### GOAL OF THE EXERCISE
What is needed is an exact reproduction of the lines in the records below, starting at the line with "R12: 1k (GND, SENS) -> none" and ending at the line with "U203 pin X2: SCL -> X2", both included, and nothing else; pictures stay out.

(Structured diff data)
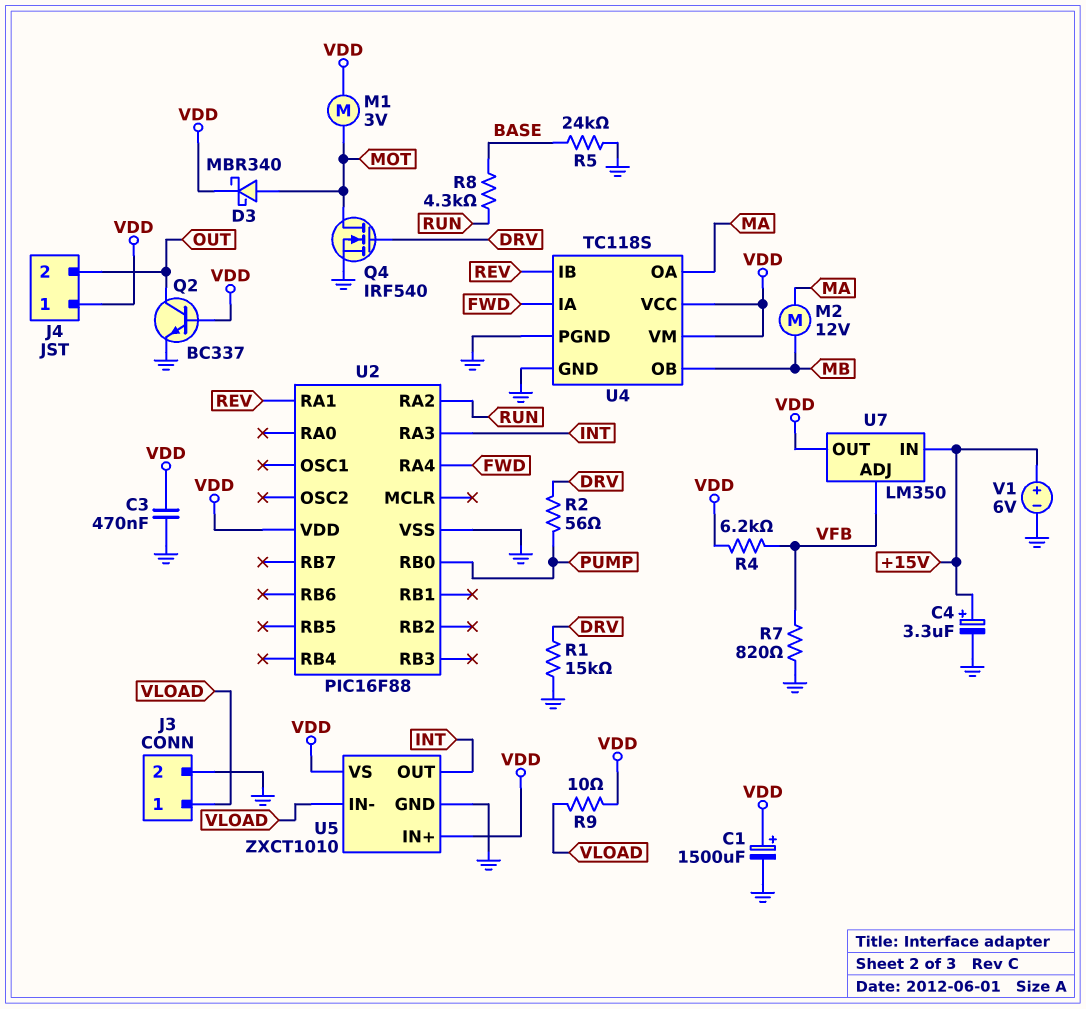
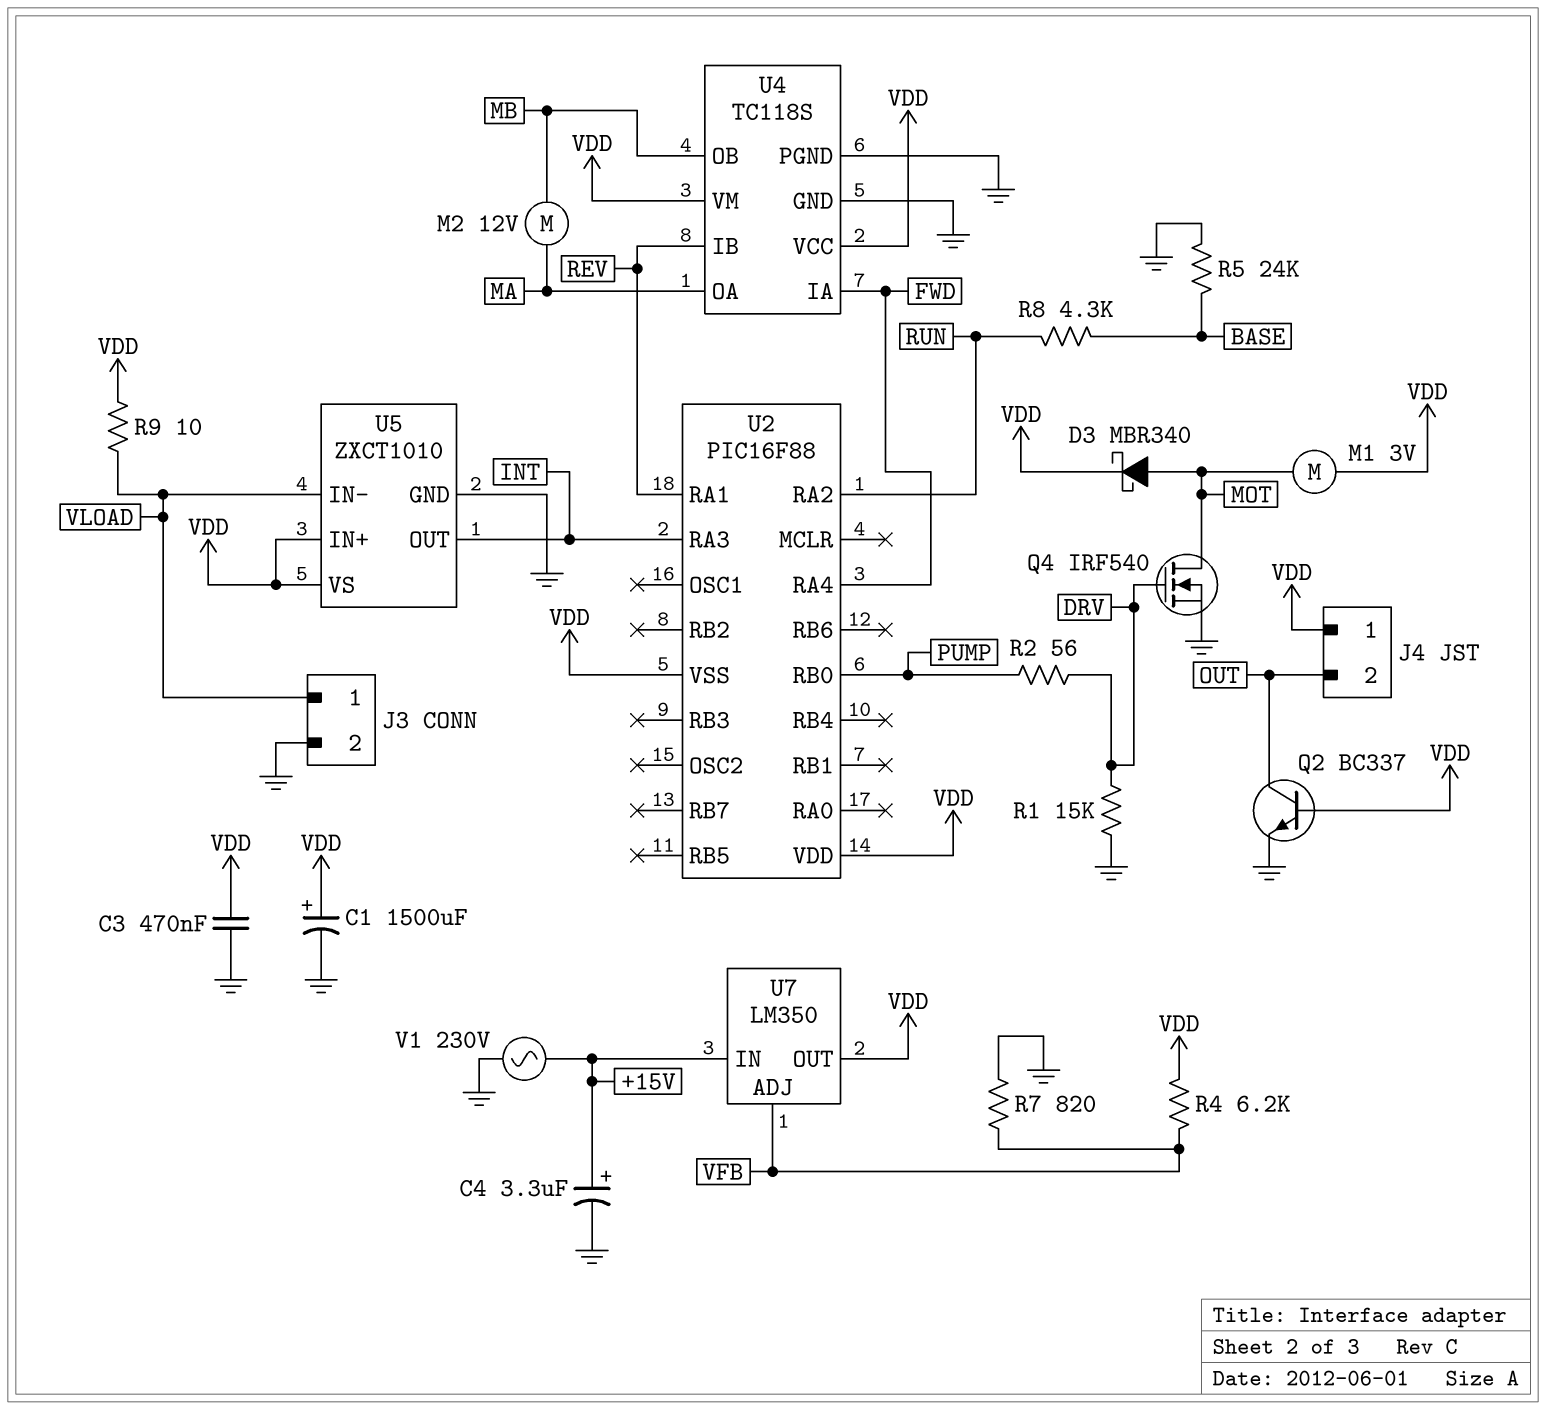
U2 pin VSS: GND -> VDD
V1: 6V (plus +15V, minus GND) -> AC 230V (+15V, GND)

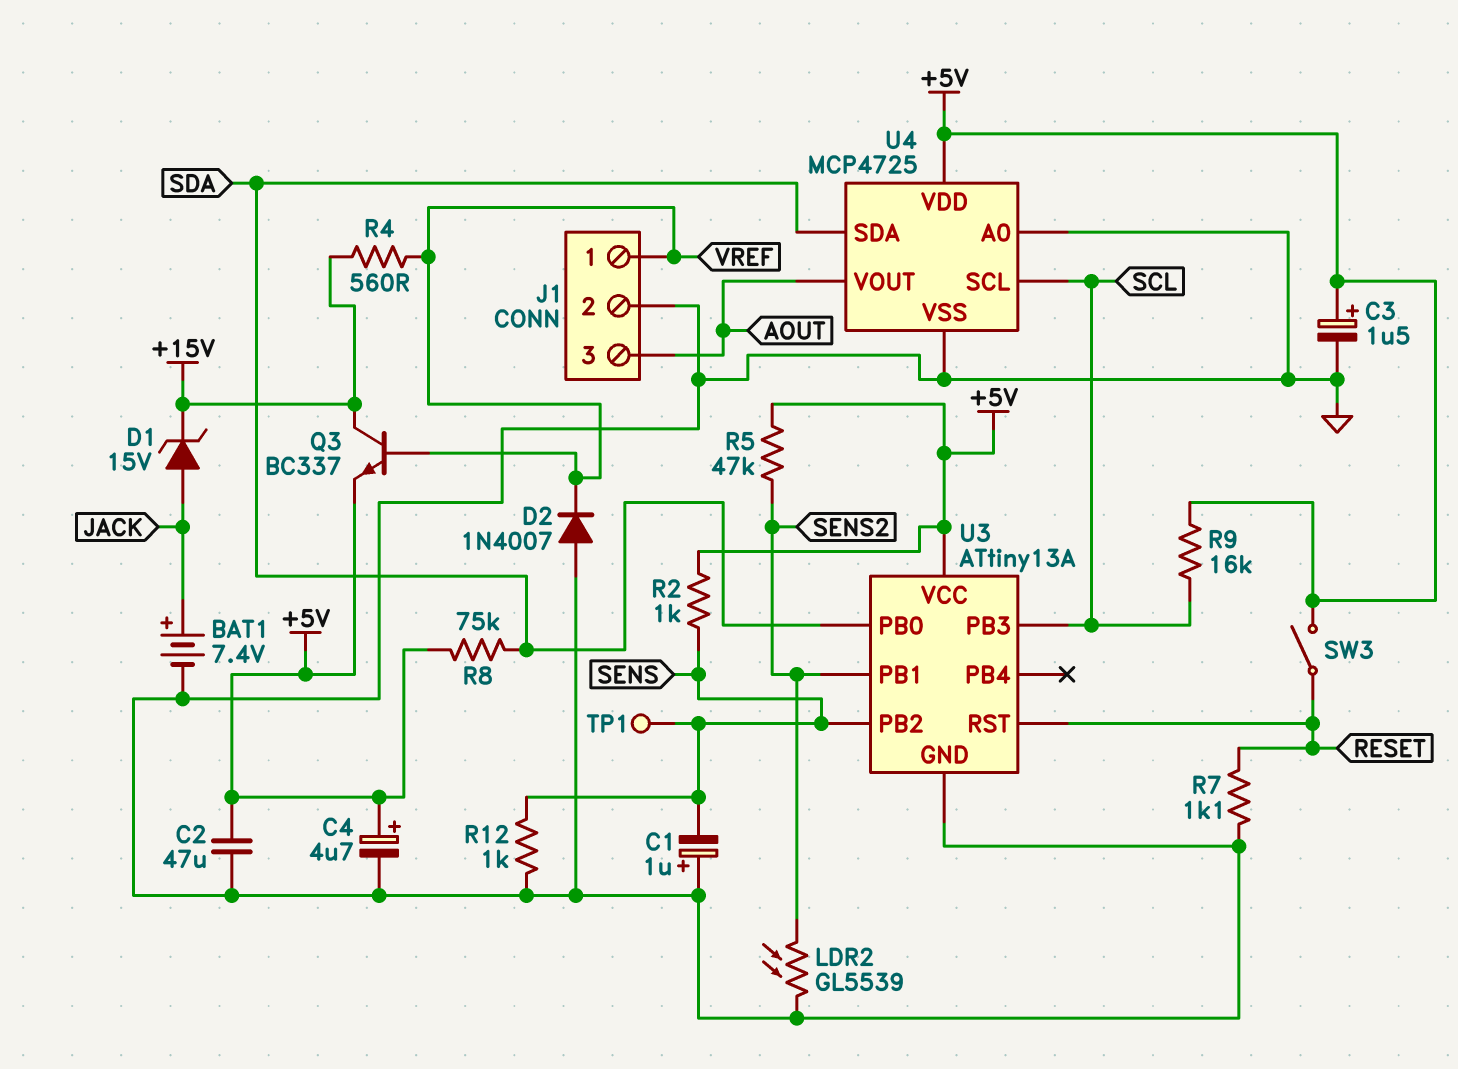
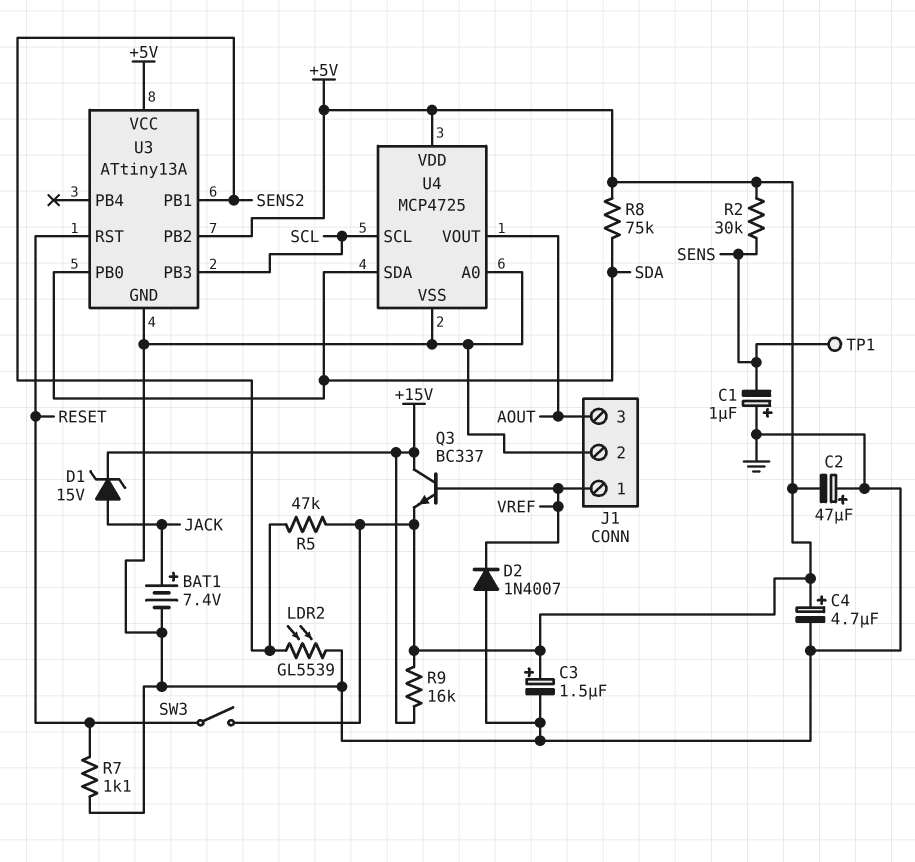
C2: 47uF (+5V, GND) -> 47uF (plus GND, minus +5V)
R2: 1k (+5V, SENS) -> 30k (+5V, SENS)
R4: 560 (+15V, VREF) -> none
R9: 16k (+5V, SCL) -> 16k (+5V, +15V)
R12: 1k (GND, SENS) -> none
U3 pin PB2: SENS -> +5V

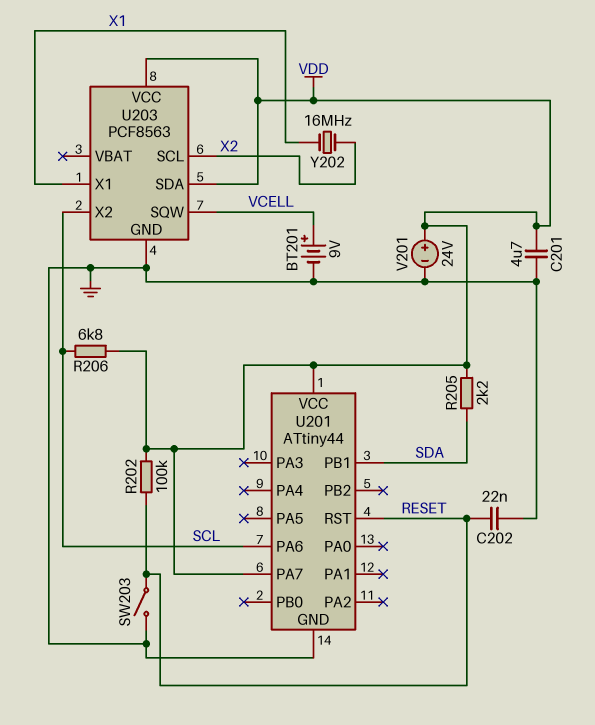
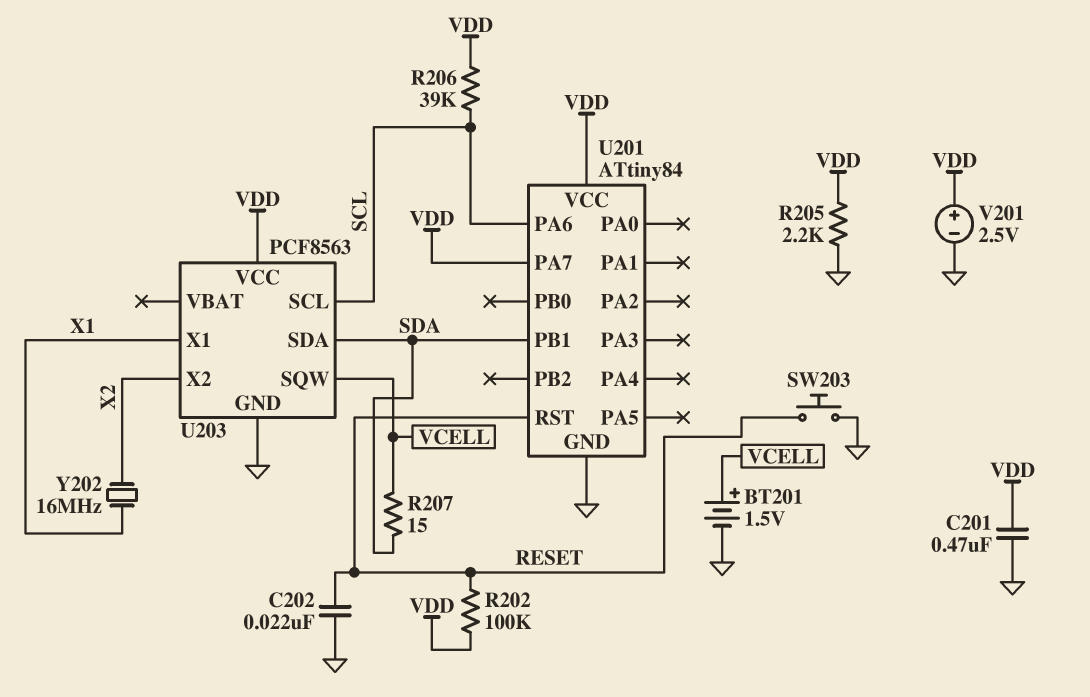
BT201: 9V (plus VCELL, minus GND) -> 1.5V (plus VCELL, minus GND)
C201: 4.7uF (GND, VDD) -> 470nF (GND, VDD)
R205: 2.2k (SDA, VDD) -> 2.2k (GND, VDD)
R206: 6.8k (SCL, VDD) -> 39k (SCL, VDD)
R207: none -> 15 (SDA, VCELL)
SW203: switch (GND, RESET) -> button (GND, RESET)
U201: ATtiny44 -> ATtiny84
U203 pin SCL: X2 -> SCL
U203 pin SDA: VDD -> SDA
U203 pin X2: SCL -> X2
V201: 24V (plus VDD, minus GND) -> 2.5V (plus VDD, minus GND)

### ANSWER BOX
R12: 1k (GND, SENS) -> none
U3 pin PB2: SENS -> +5V

BT201: 9V (plus VCELL, minus GND) -> 1.5V (plus VCELL, minus GND)
C201: 4.7uF (GND, VDD) -> 470nF (GND, VDD)
R205: 2.2k (SDA, VDD) -> 2.2k (GND, VDD)
R206: 6.8k (SCL, VDD) -> 39k (SCL, VDD)
R207: none -> 15 (SDA, VCELL)
SW203: switch (GND, RESET) -> button (GND, RESET)
U201: ATtiny44 -> ATtiny84
U203 pin SCL: X2 -> SCL
U203 pin SDA: VDD -> SDA
U203 pin X2: SCL -> X2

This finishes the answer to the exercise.